Revision tracking records:

◇ ◇ ◇ ◇

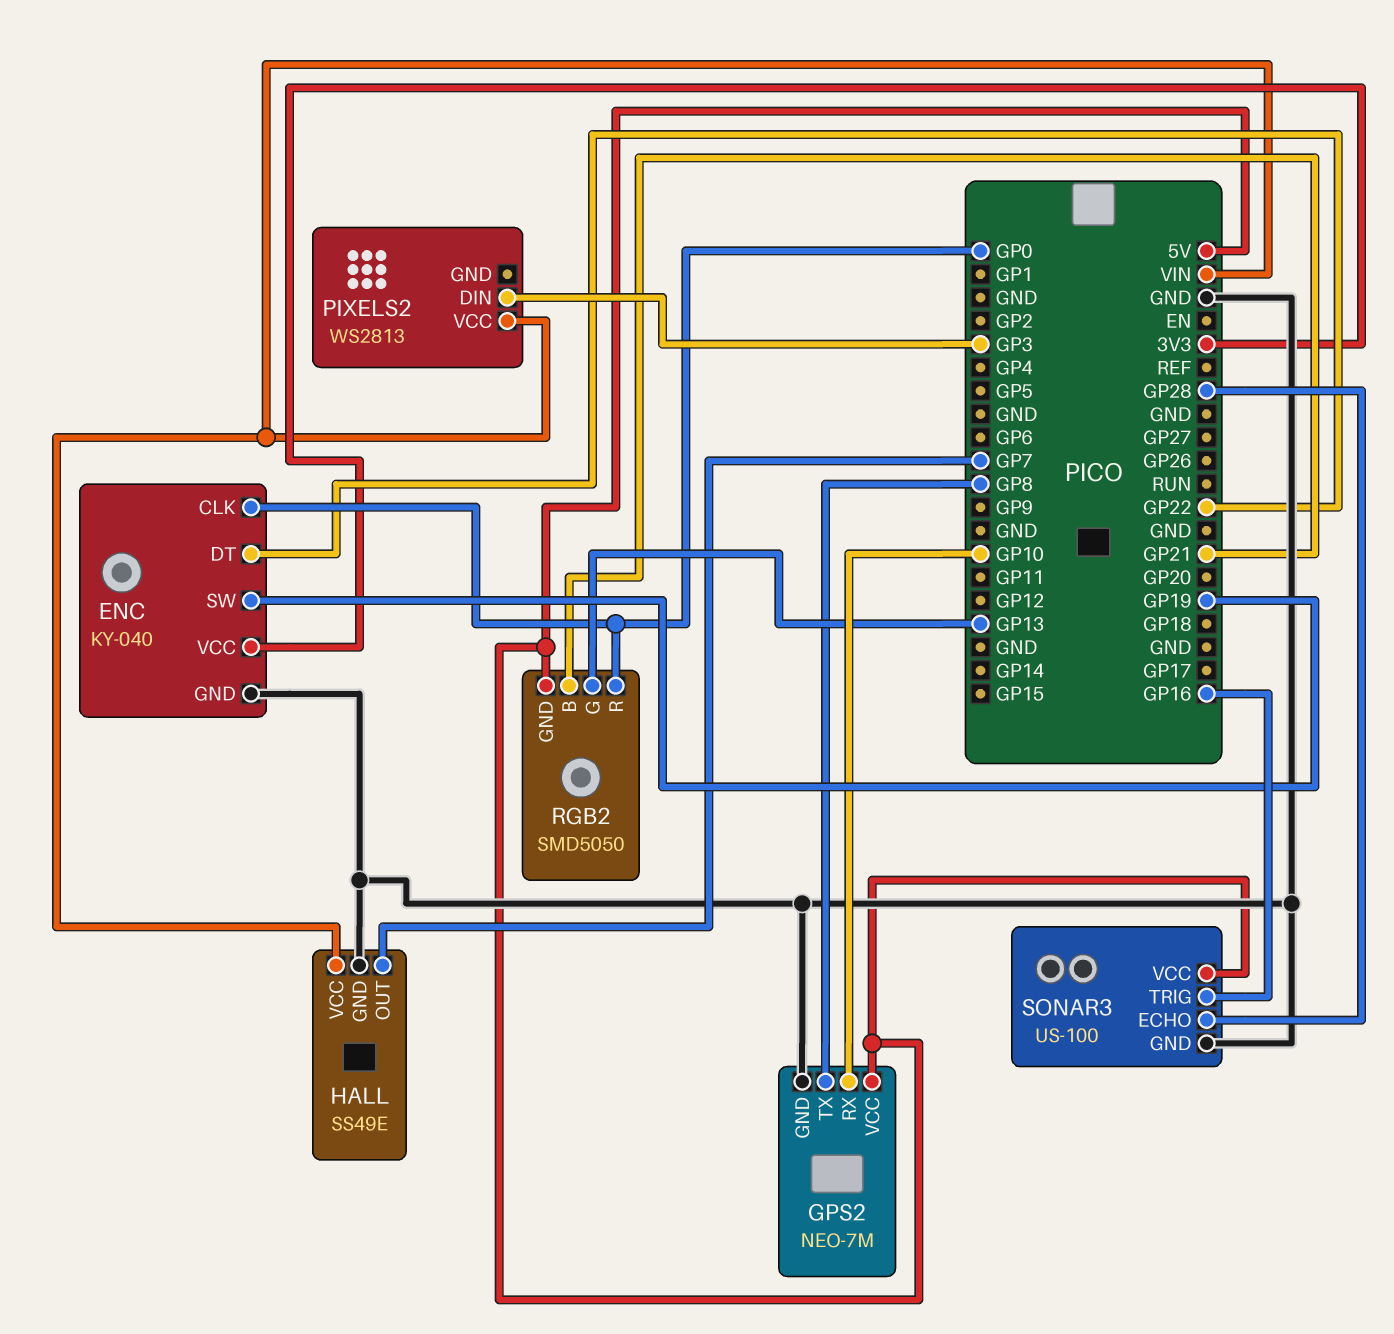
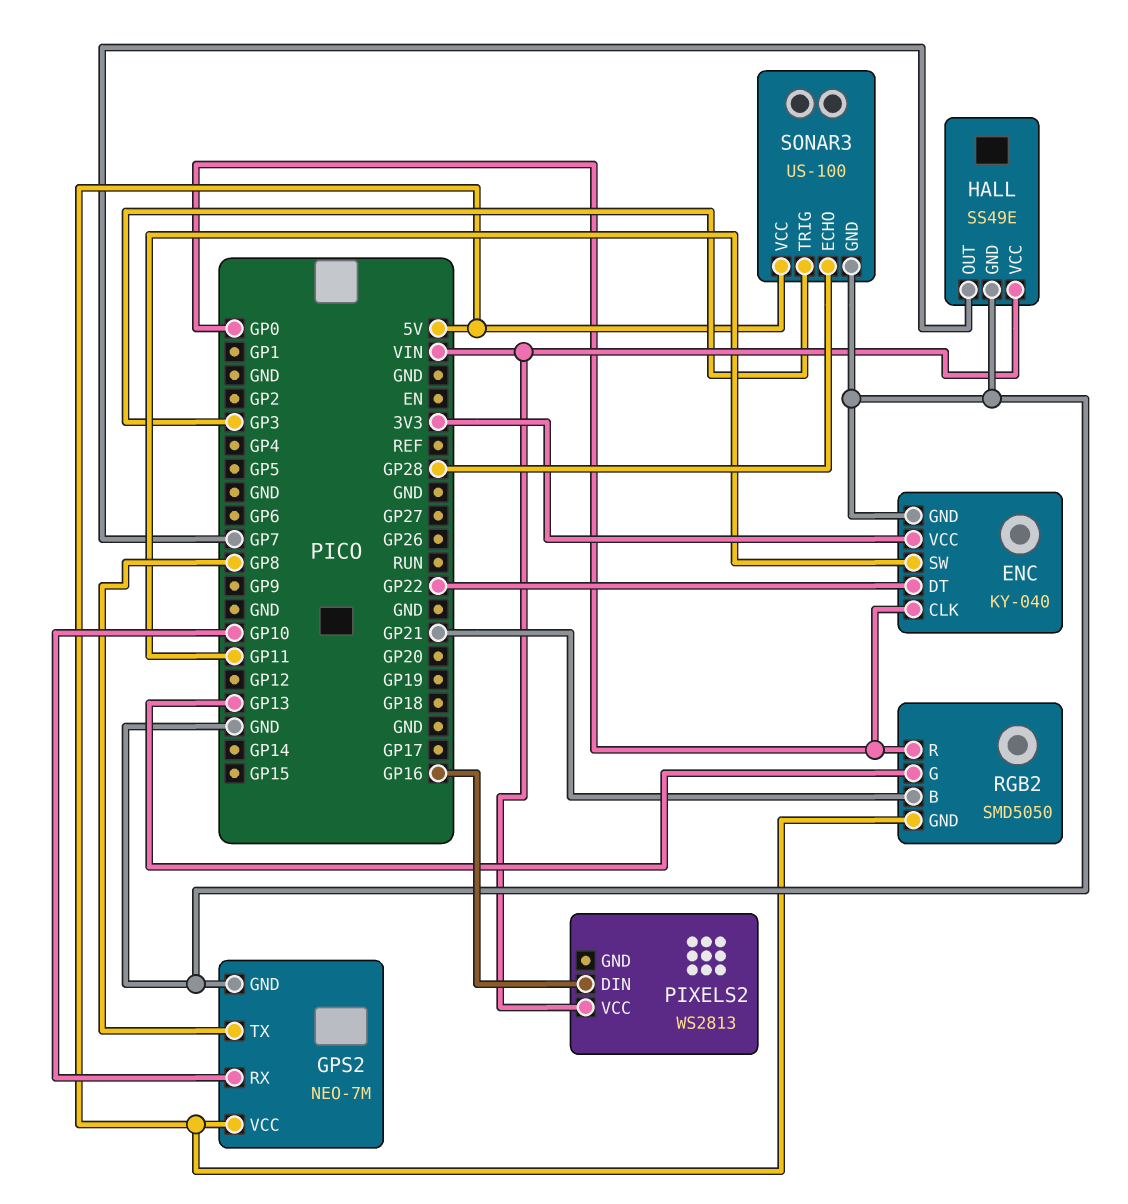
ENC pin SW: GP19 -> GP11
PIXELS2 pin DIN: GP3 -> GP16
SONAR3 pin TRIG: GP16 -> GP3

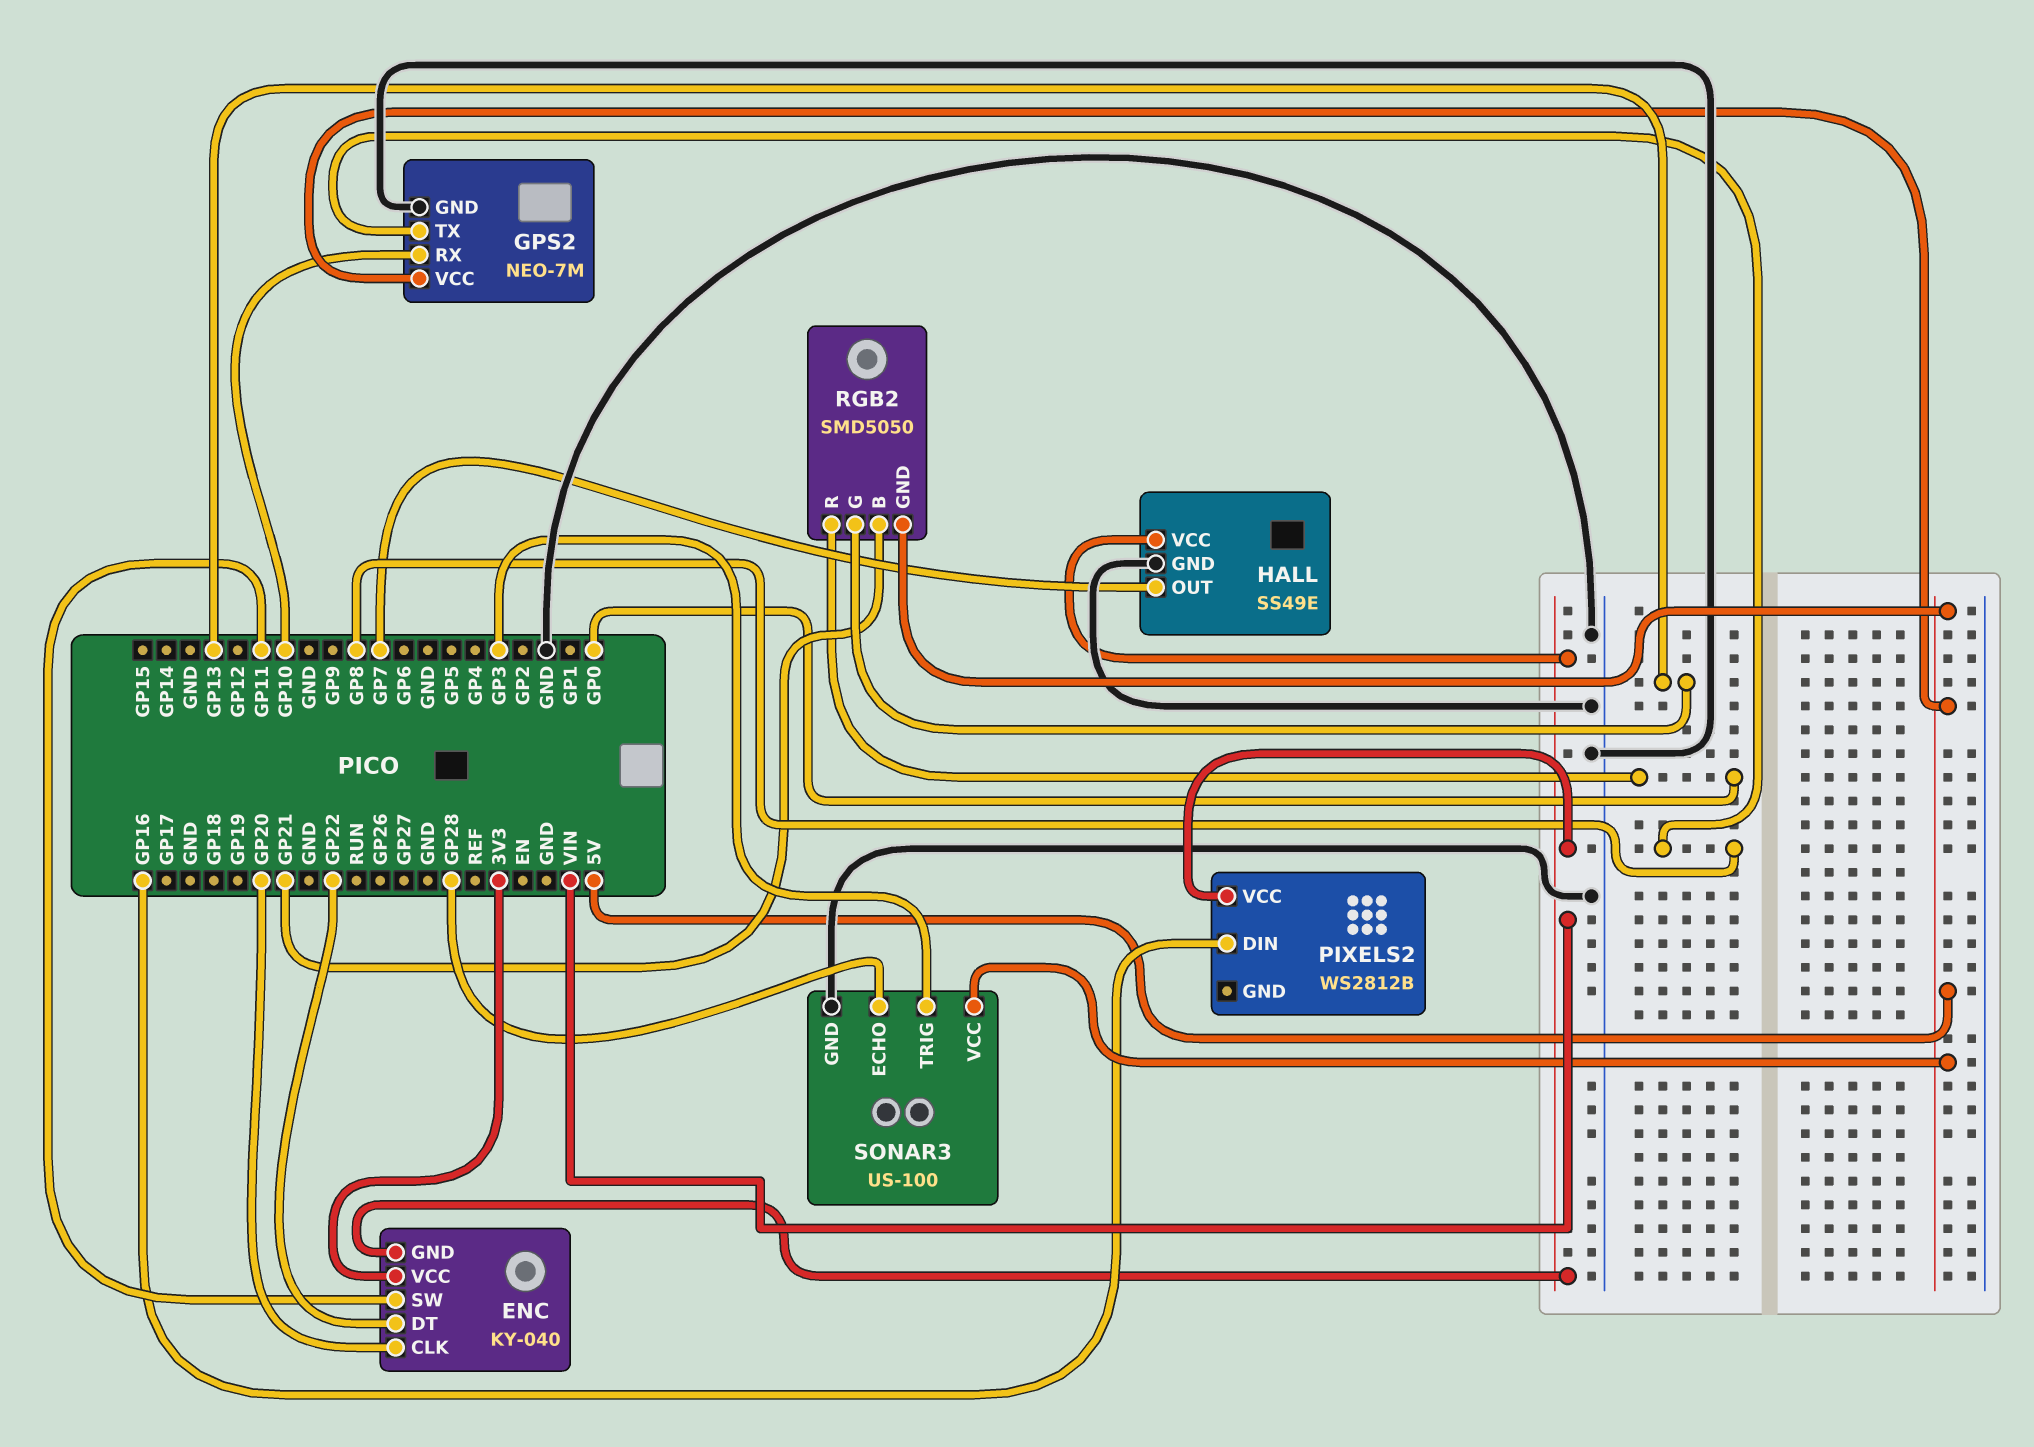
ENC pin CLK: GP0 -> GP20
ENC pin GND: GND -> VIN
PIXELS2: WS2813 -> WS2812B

◇ ◇ ◇ ◇

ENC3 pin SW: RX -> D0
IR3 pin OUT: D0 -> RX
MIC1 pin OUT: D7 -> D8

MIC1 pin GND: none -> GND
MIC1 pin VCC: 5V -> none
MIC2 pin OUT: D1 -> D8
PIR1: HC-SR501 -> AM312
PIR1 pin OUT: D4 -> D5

◇ ◇ ◇ ◇

_Exercise prompt_. From the records above, pull out each line that has "none".

_Answer area_.
MIC1 pin GND: none -> GND
MIC1 pin VCC: 5V -> none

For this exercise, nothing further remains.